### TASK
When copying the data below, keep only the lines from the one with "camera: 80 degrees right, 10 degrees up" through the one with "(404, 434) = (246, 230): white", word for word, and skip the pictures.
____ PROVIDED MATERIAL
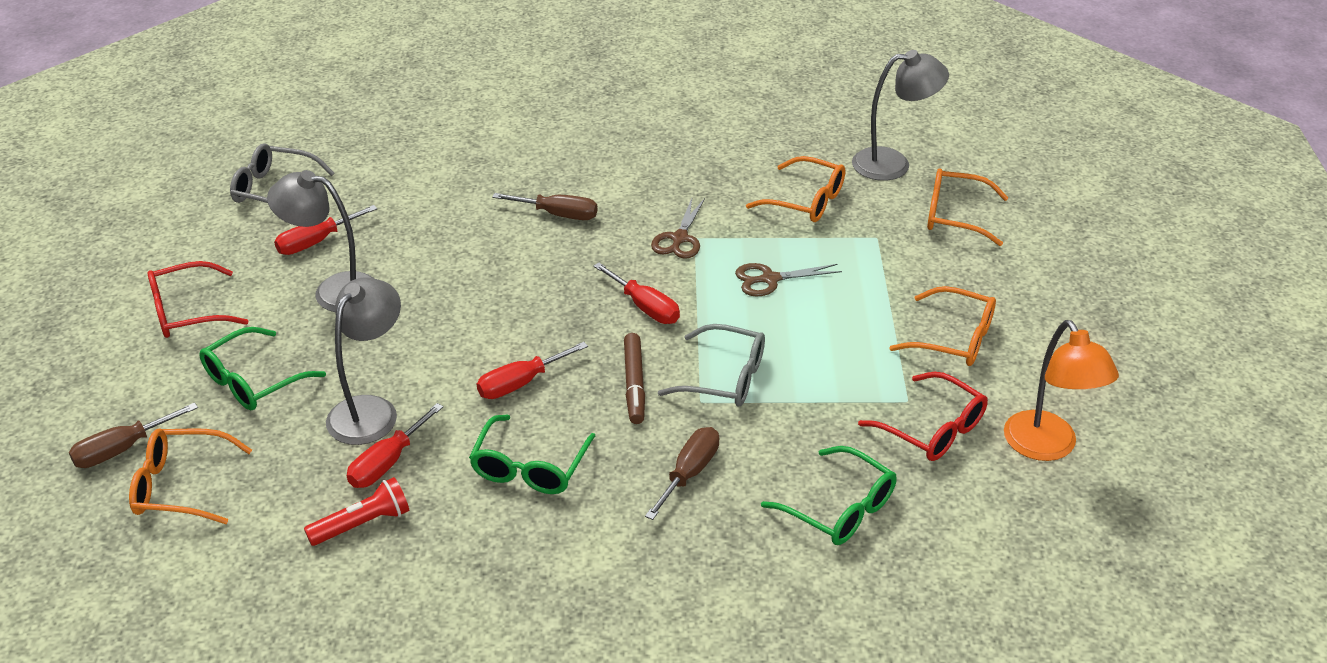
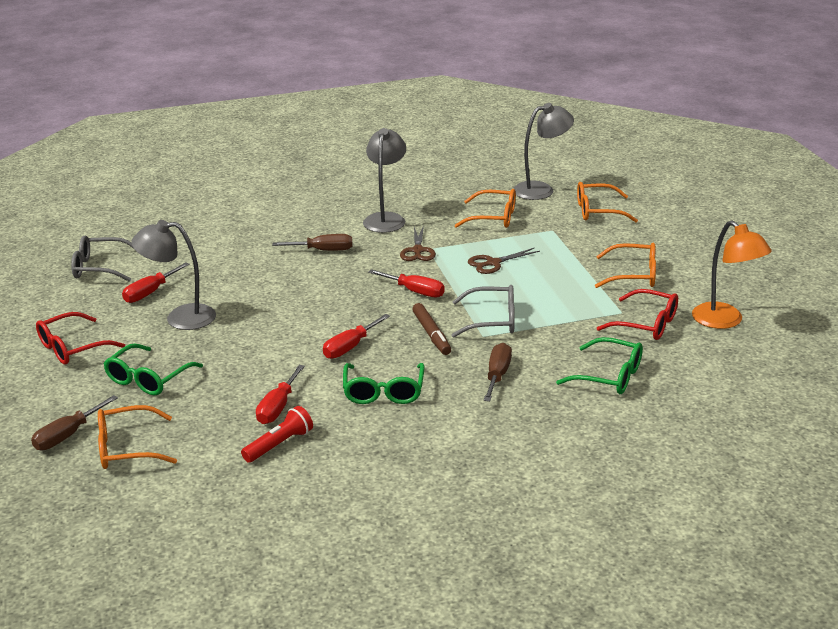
camera: 15 degrees left, 10 degrees down
(370, 410) = (248, 380): grey lamp -> grey lamp (386, 219)

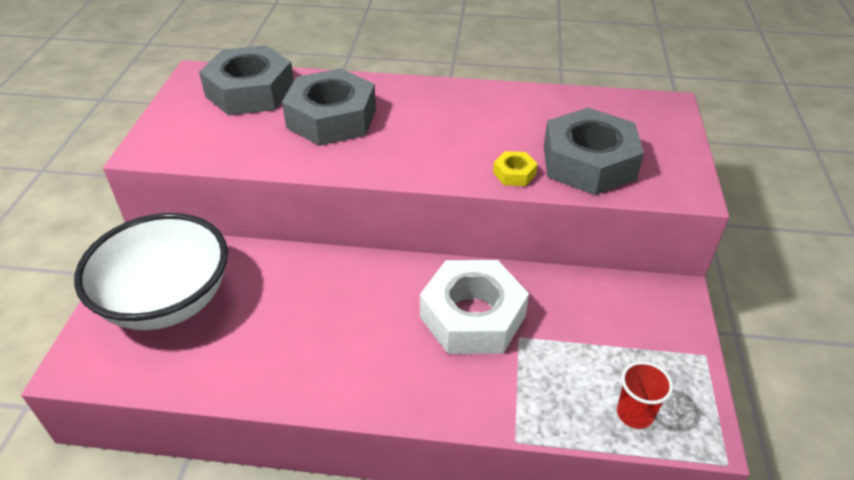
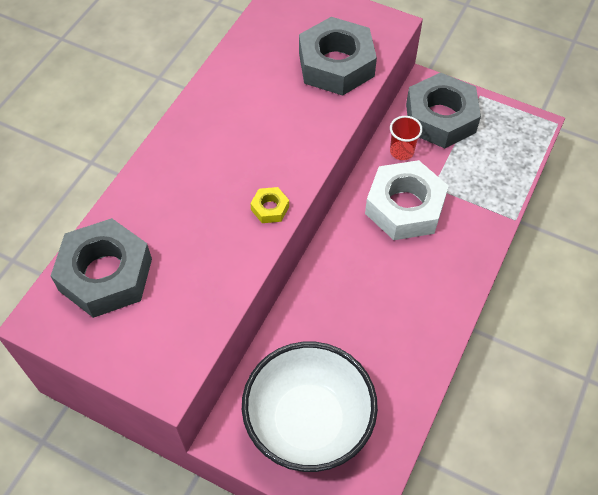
camera: 70 degrees left, 15 degrees up
(332, 118) = (190, 215): grey nut -> grey nut (440, 118)
(514, 173) = (329, 113): yellow nut -> yellow nut (270, 208)
(634, 414) = (513, 150): red cup -> red cup (401, 151)

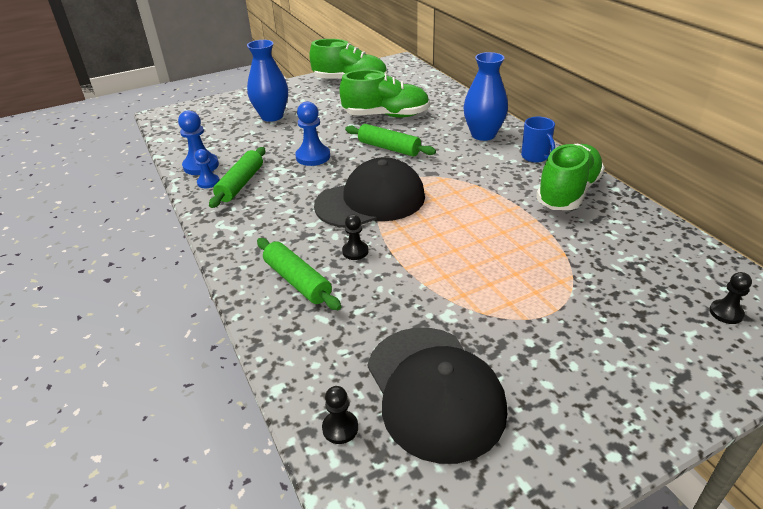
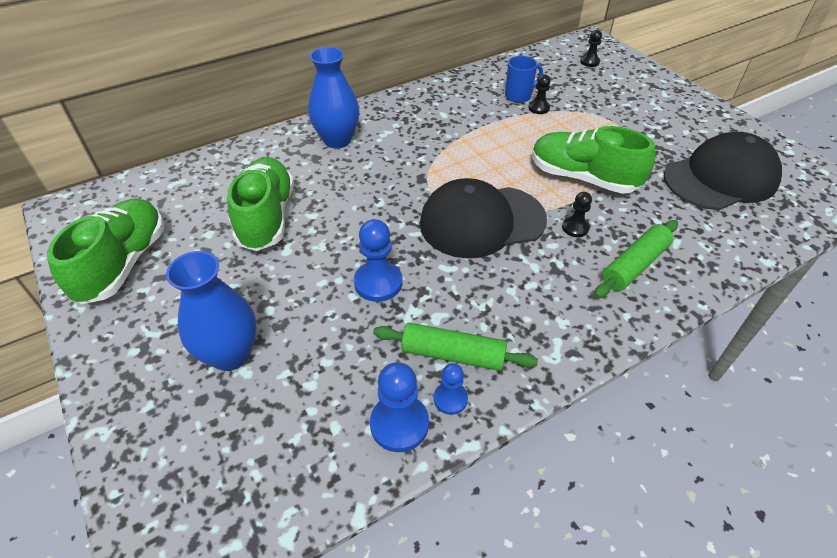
camera: 95 degrees left, 10 degrees up
(340, 428) = (780, 222): black pawn -> black pawn (538, 108)
(371, 201) = (482, 221): black cap -> black cap turned 75 degrees counterclockwise
(389, 148) = (361, 211): green rolling pin -> none
(535, 157) = (390, 111): blue mug -> blue mug (519, 96)
(568, 193) = (455, 101): green shoe -> green shoe (583, 178)

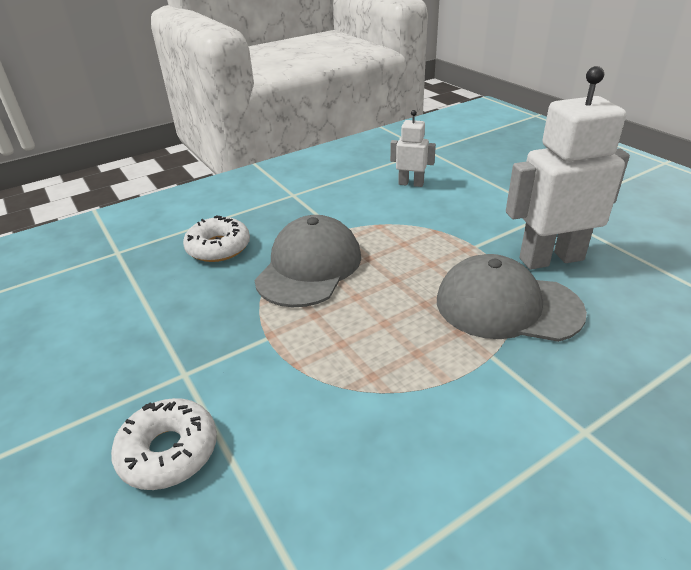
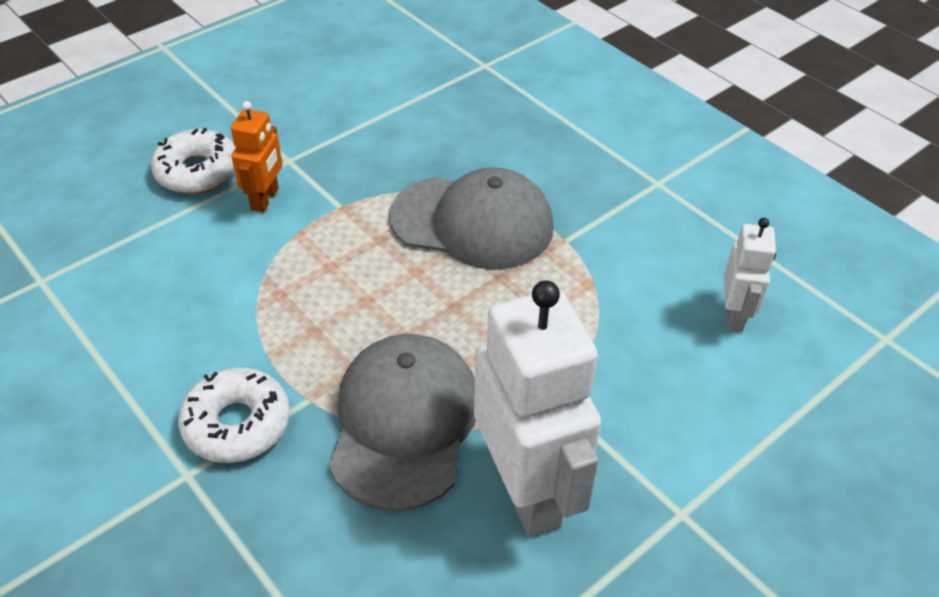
camera: 80 degrees right, 10 degrees up
(218, 247) = (505, 138): white donut -> white donut (237, 424)
(238, 389) = (265, 199): none -> orange robot

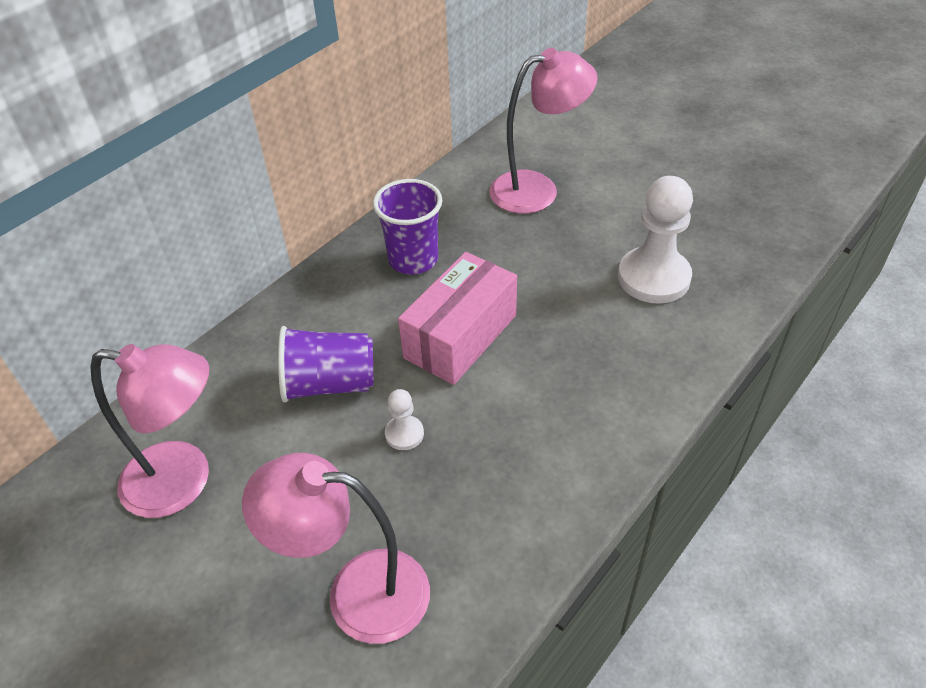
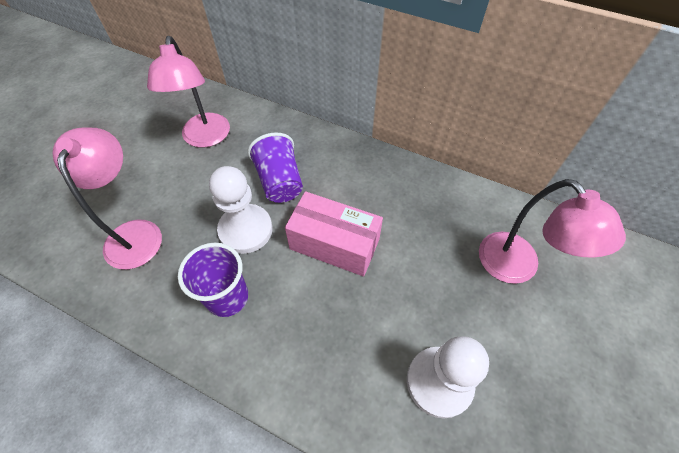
camera: 75 degrees right, 10 degrees up
(404, 434) = (246, 230): white pawn -> white pawn, size x2.13
(413, 260) = (401, 199): purple cup -> purple cup (227, 297)

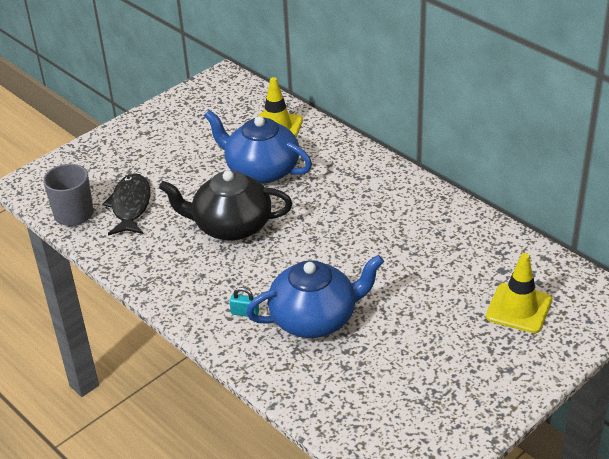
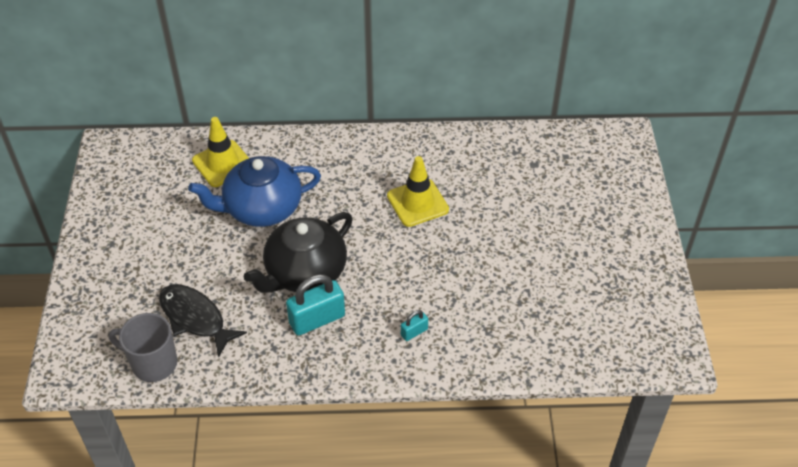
camera: 50 degrees left, 10 degrees up
(197, 259) = (317, 319): none -> turquoise padlock
(315, 318) = (467, 296): blue teapot -> none
(518, 308) = (579, 184): yellow traffic cone -> yellow traffic cone (417, 203)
________
### EXERCISE SOLUTION
camera: 80 degrees right, 10 degrees up
(218, 247) = (505, 138): white donut -> white donut (237, 424)
(238, 389) = (265, 199): none -> orange robot

camera: 75 degrees right, 10 degrees up
(404, 434) = (246, 230): white pawn -> white pawn, size x2.13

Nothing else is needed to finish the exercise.